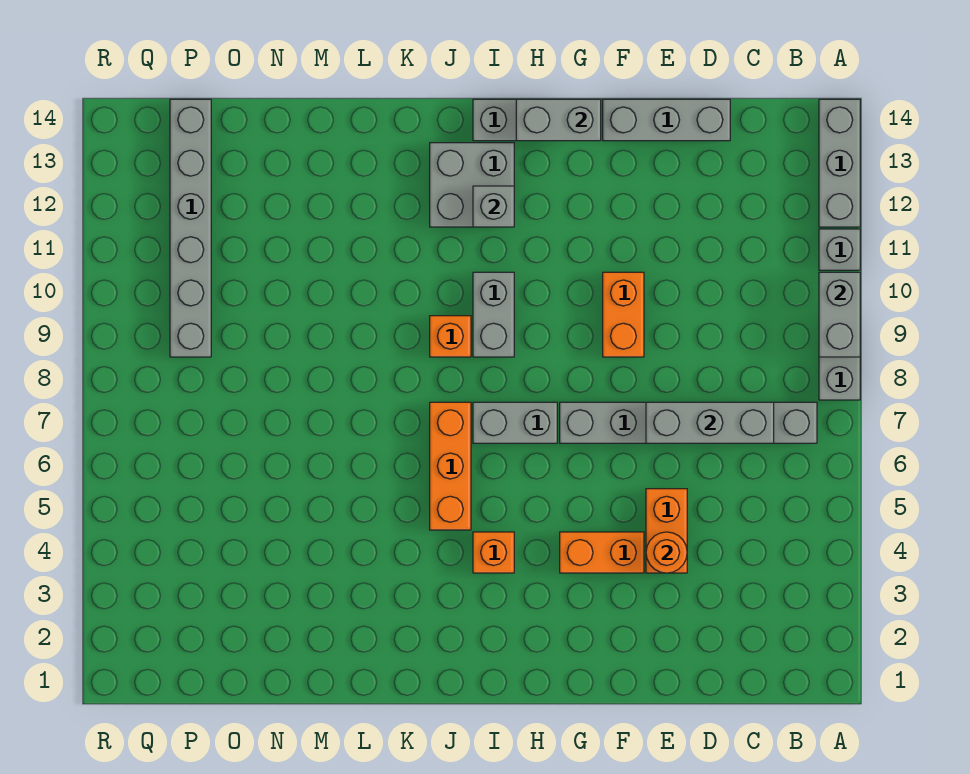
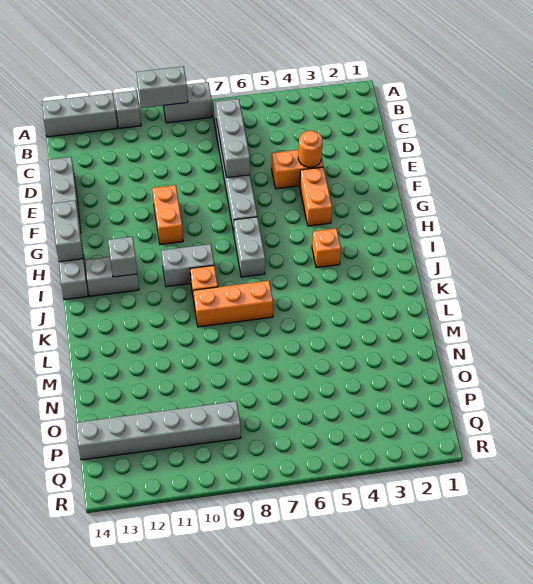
orange brick F9:F10 level 1 -> orange brick F10:G10 level 1
grey brick I12:J13 level 1 -> grey brick I12:I13 level 1
orange brick J5:J7 level 1 -> orange brick K7:K9 level 1

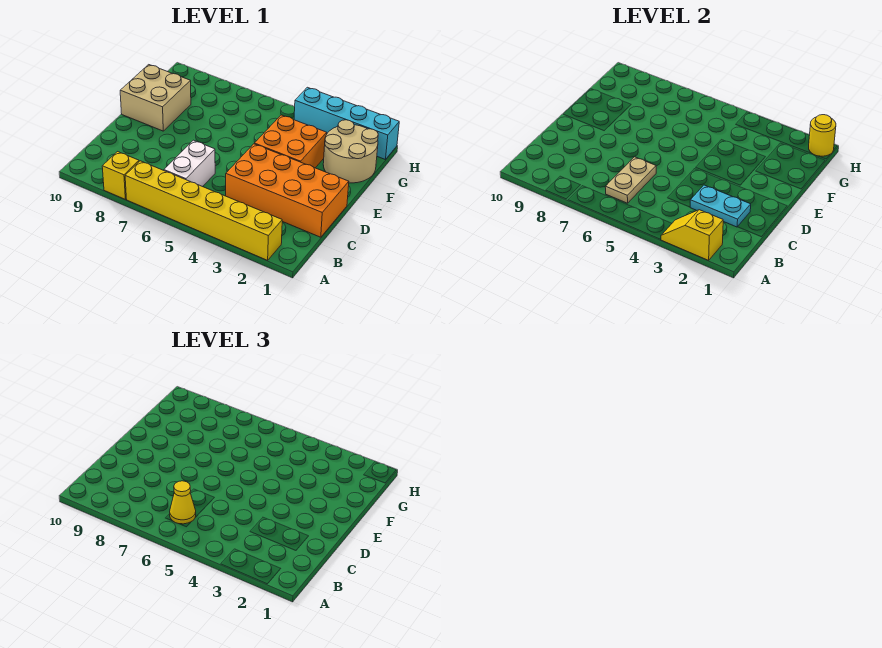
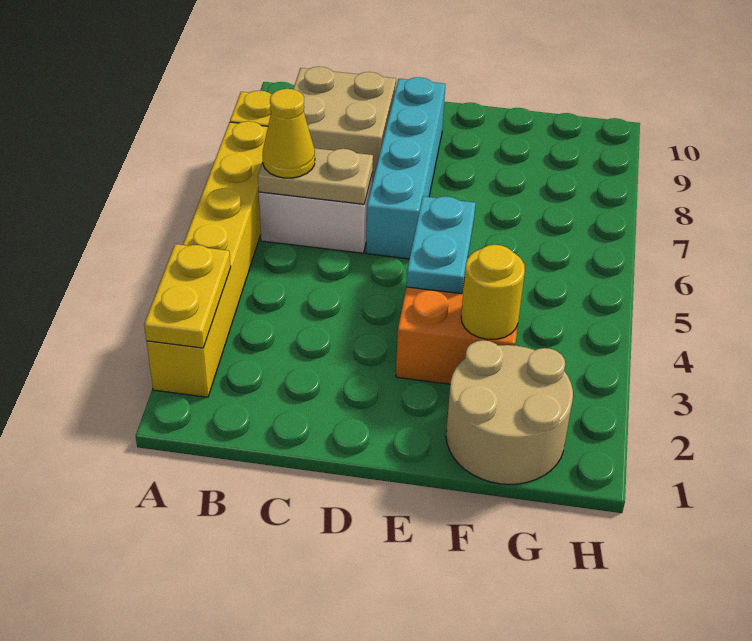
yellow slope A2:A3 level 2 top 2 -> yellow plate A2:A3 level 2
orange brick C1:D4 level 1 -> none
cyan plate C2:C3 level 2 -> cyan plate E4:E5 level 2
tan brick E9:F10 level 1 -> tan brick B8:C9 level 1
cyan brick H1:H4 level 1 -> cyan brick D6:D9 level 1
yellow round brick H1 level 2 -> yellow round brick F3 level 2

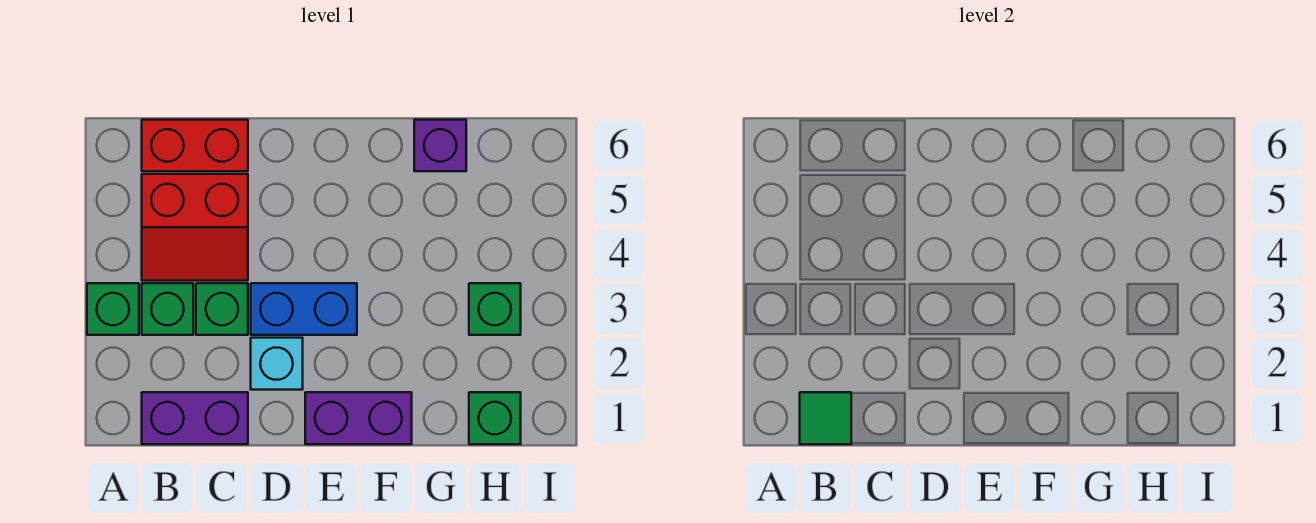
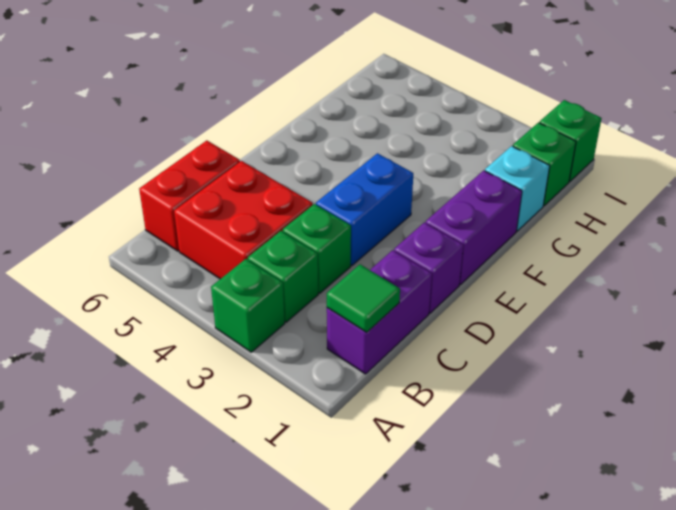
red slope B4:C5 level 1 top 5 -> red brick B4:C5 level 1
cyan brick D2 level 1 -> cyan brick G1 level 1
purple brick G6 level 1 -> purple brick D1 level 1
green brick H3 level 1 -> green brick I1 level 1

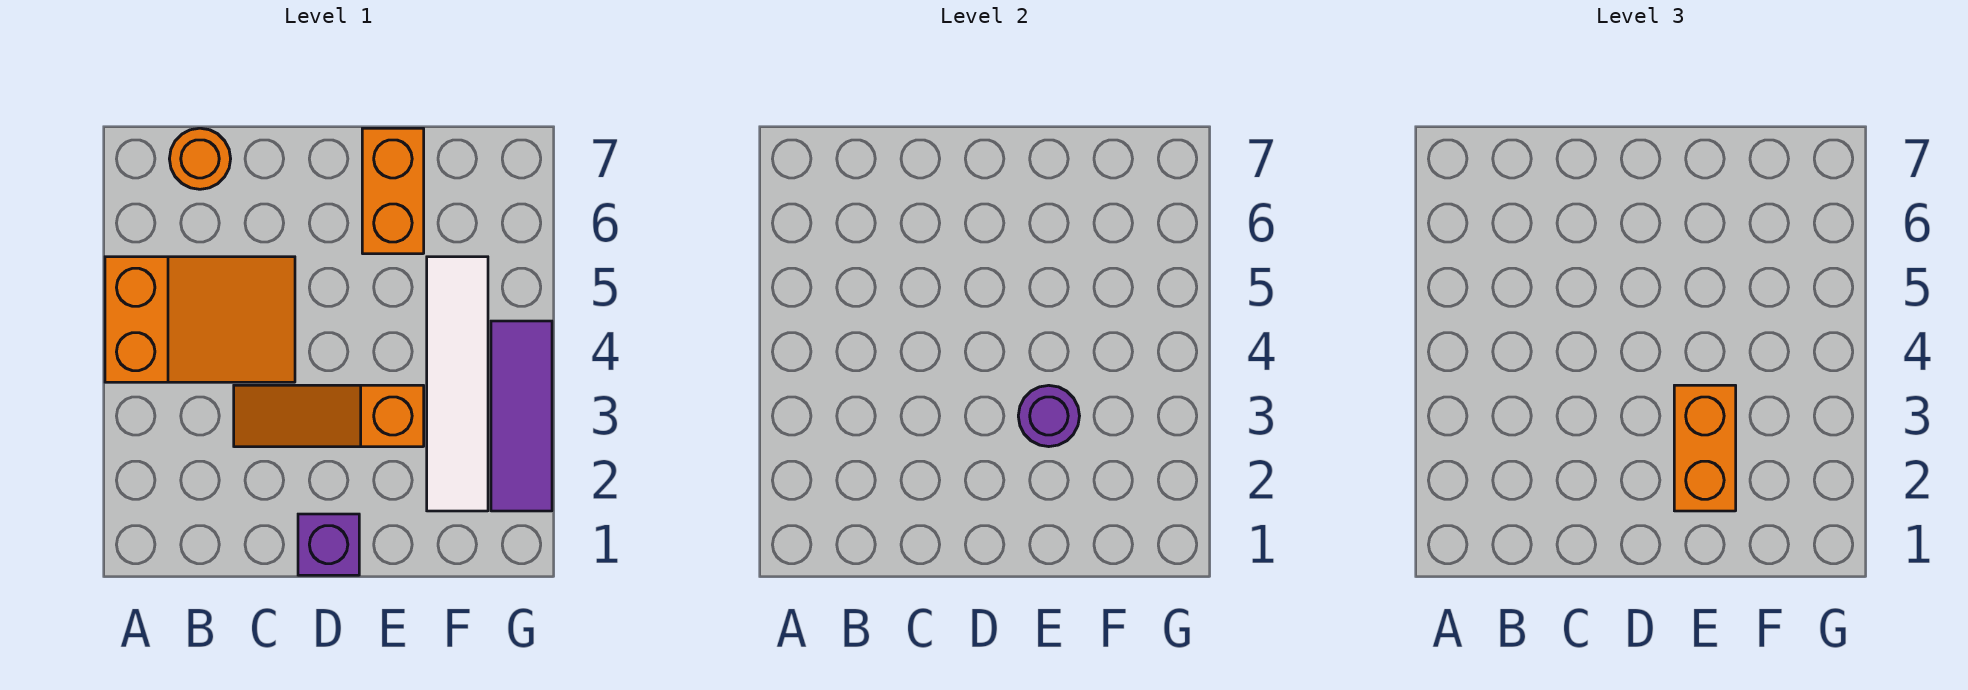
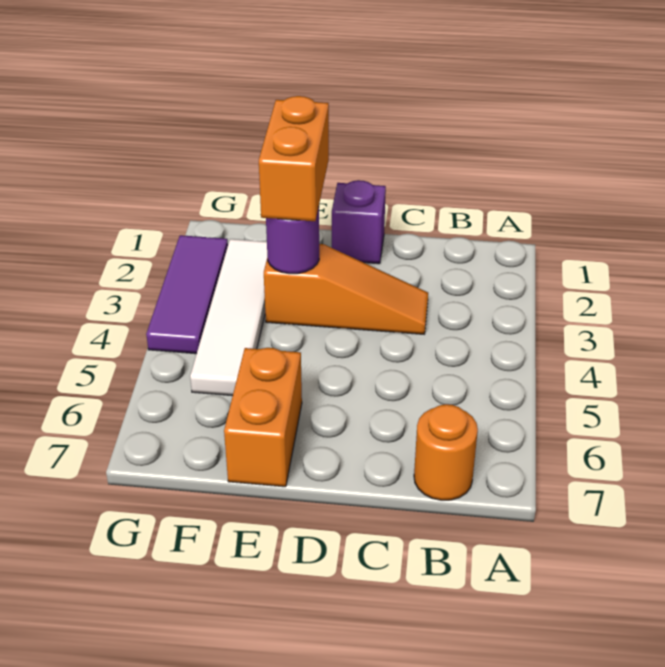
orange slope A4:C5 level 1 top A -> none

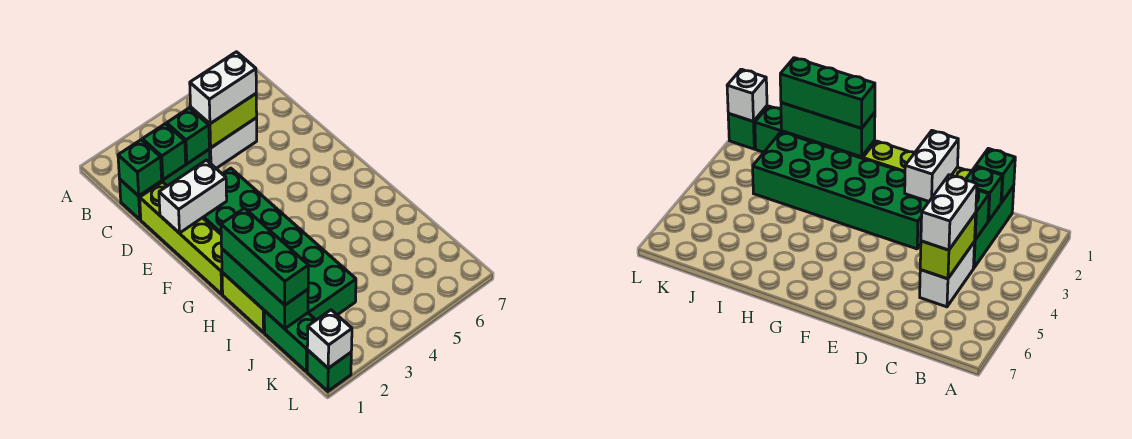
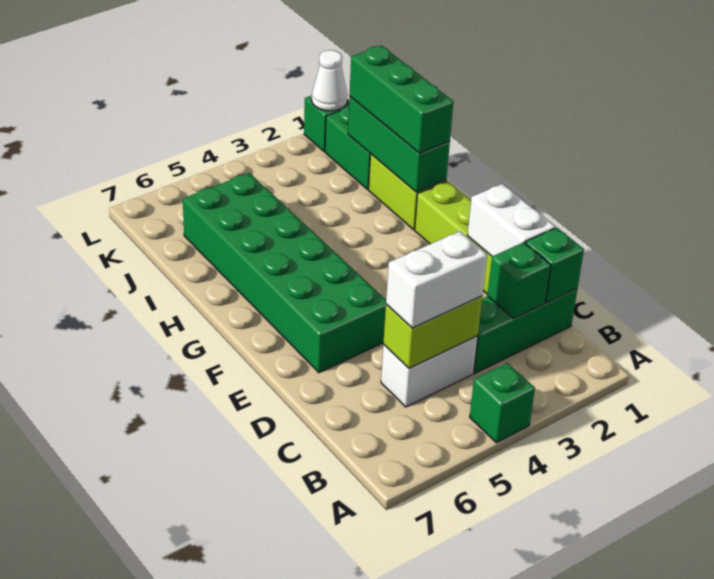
green brick C3 level 2 -> green brick A4 level 1
white brick E1:E2 level 2 -> white brick D1:E1 level 2
green brick E2:J3 level 1 -> green brick E5:J6 level 1
white brick L1 level 2 -> white cone L1 level 2

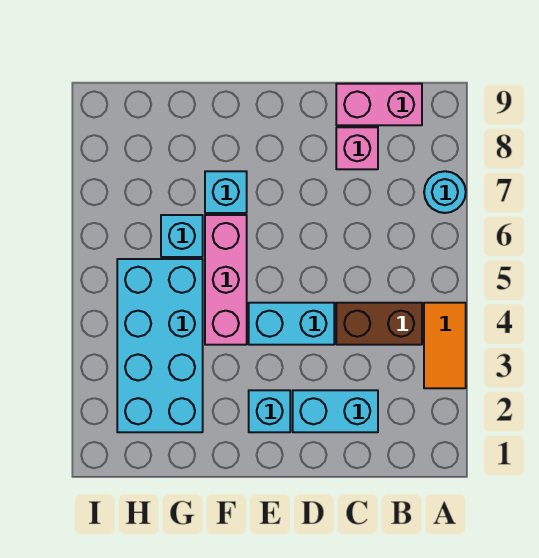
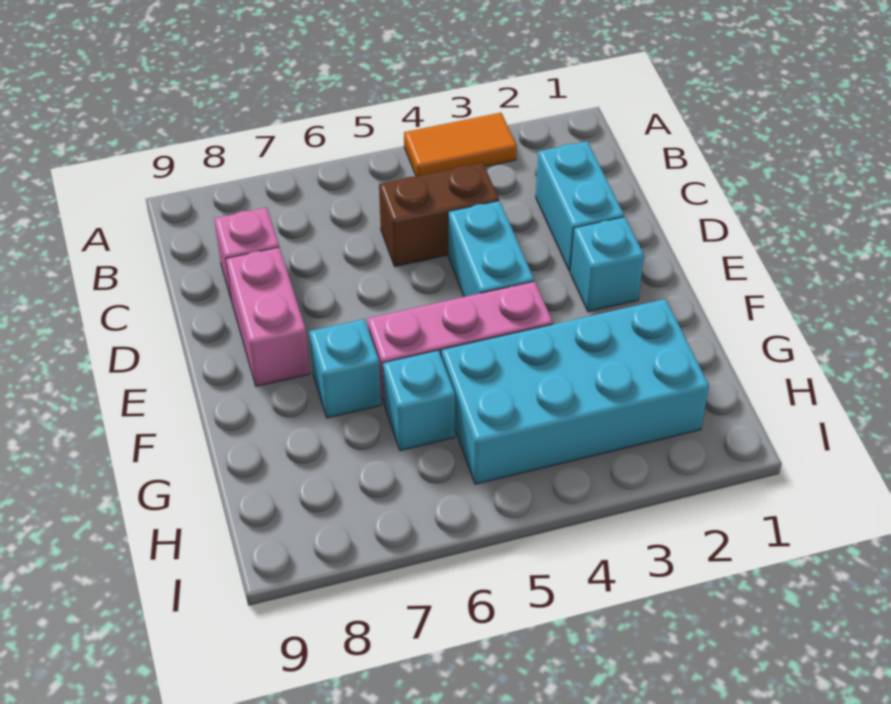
cyan round brick A7 level 1 -> none
brown brick B4:C4 level 1 -> brown brick C4:C5 level 1
pink brick B9:C9 level 1 -> pink brick D8:E8 level 1

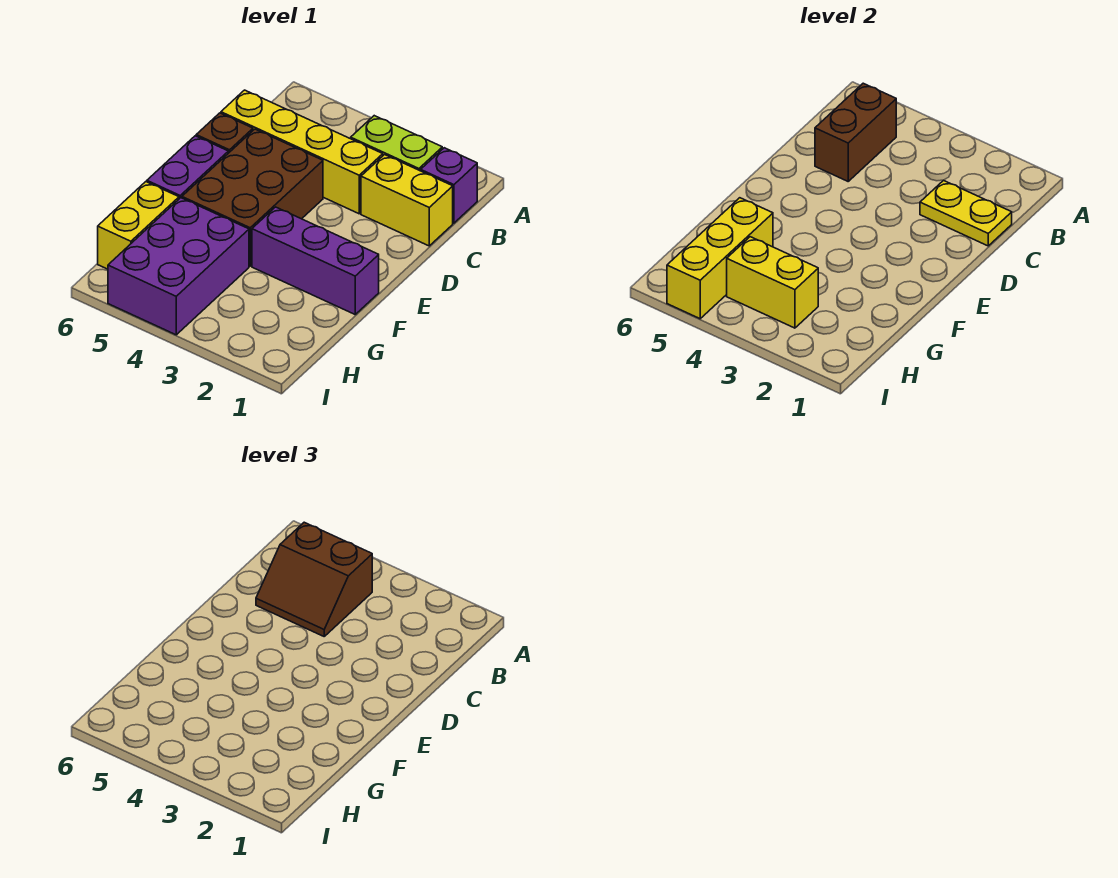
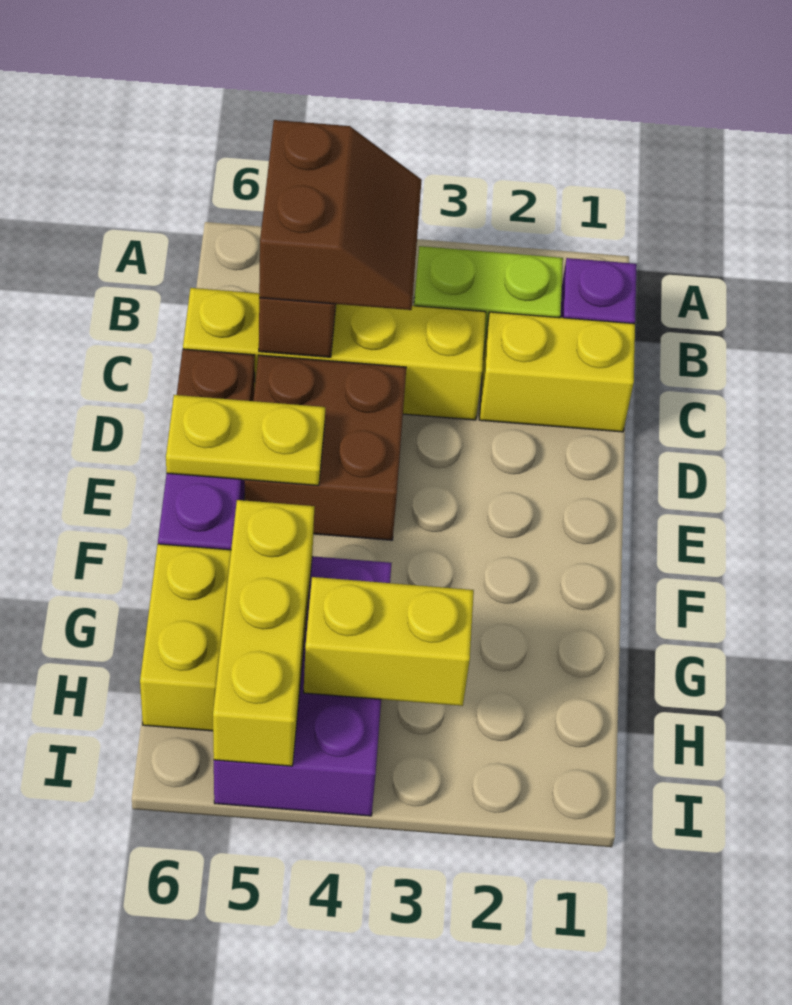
brown slope B4:C5 level 3 top B -> brown slope B4:C5 level 3 top 5
yellow plate C1:C2 level 2 -> yellow plate E5:E6 level 2
brown brick D4:F5 level 1 -> brown brick D4:E5 level 1
purple brick F1:F3 level 1 -> none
--------------------------------
▶ _Problem requirements_
The output must be every line of the records, printed exactly, with the pictures omitted.

▶ _Result for this exercise_
orange brick F9:F10 level 1 -> orange brick F10:G10 level 1
grey brick I12:J13 level 1 -> grey brick I12:I13 level 1
orange brick J5:J7 level 1 -> orange brick K7:K9 level 1

yellow slope A2:A3 level 2 top 2 -> yellow plate A2:A3 level 2
orange brick C1:D4 level 1 -> none
cyan plate C2:C3 level 2 -> cyan plate E4:E5 level 2
tan brick E9:F10 level 1 -> tan brick B8:C9 level 1
cyan brick H1:H4 level 1 -> cyan brick D6:D9 level 1
yellow round brick H1 level 2 -> yellow round brick F3 level 2

red slope B4:C5 level 1 top 5 -> red brick B4:C5 level 1
cyan brick D2 level 1 -> cyan brick G1 level 1
purple brick G6 level 1 -> purple brick D1 level 1
green brick H3 level 1 -> green brick I1 level 1

orange slope A4:C5 level 1 top A -> none

green brick C3 level 2 -> green brick A4 level 1
white brick E1:E2 level 2 -> white brick D1:E1 level 2
green brick E2:J3 level 1 -> green brick E5:J6 level 1
white brick L1 level 2 -> white cone L1 level 2

cyan round brick A7 level 1 -> none
brown brick B4:C4 level 1 -> brown brick C4:C5 level 1
pink brick B9:C9 level 1 -> pink brick D8:E8 level 1

brown slope B4:C5 level 3 top B -> brown slope B4:C5 level 3 top 5
yellow plate C1:C2 level 2 -> yellow plate E5:E6 level 2
brown brick D4:F5 level 1 -> brown brick D4:E5 level 1
purple brick F1:F3 level 1 -> none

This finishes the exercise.